Top of Dataset extract

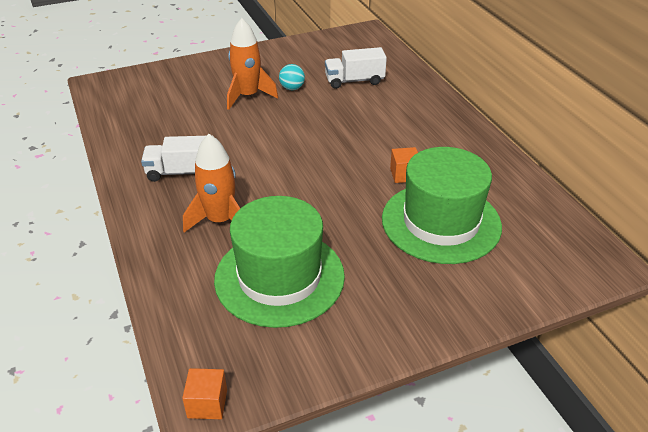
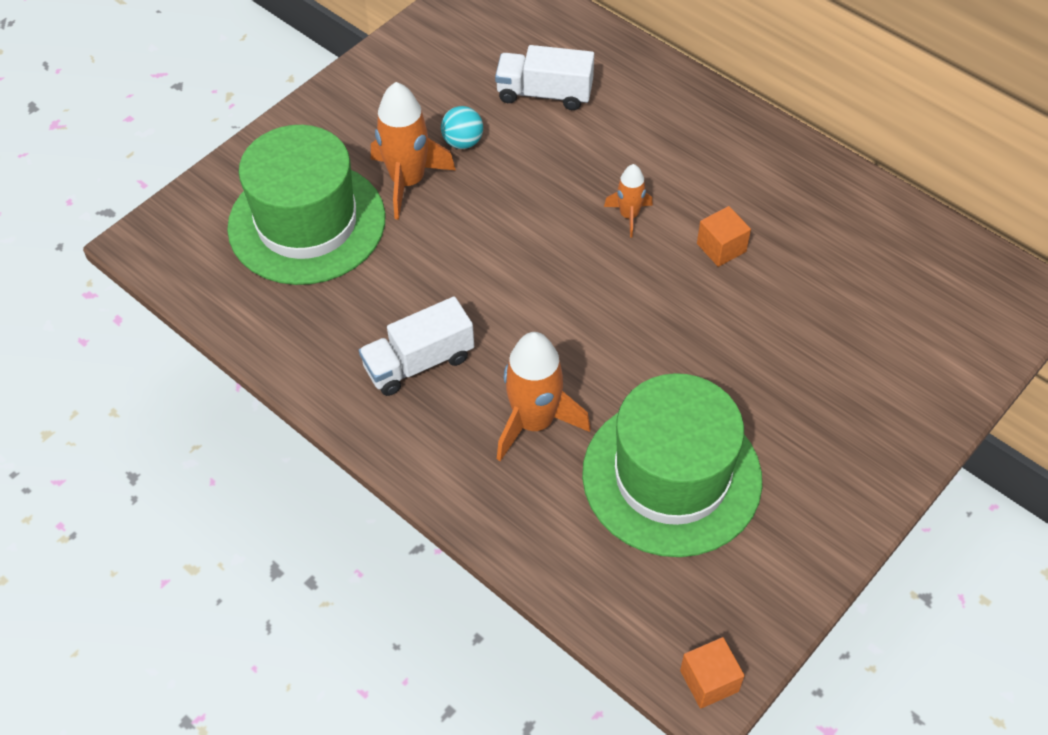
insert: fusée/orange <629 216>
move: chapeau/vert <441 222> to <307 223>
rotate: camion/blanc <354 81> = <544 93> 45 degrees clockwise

Bottom of Dataset extract

* Instructions for the task
Transcribe the line that contains "move: chapeau/vert <441 222> to <307 223>" exactly, then each line after it through the end of the material. Nothing else belongs in the output.

* Written solution
move: chapeau/vert <441 222> to <307 223>
rotate: camion/blanc <354 81> = <544 93> 45 degrees clockwise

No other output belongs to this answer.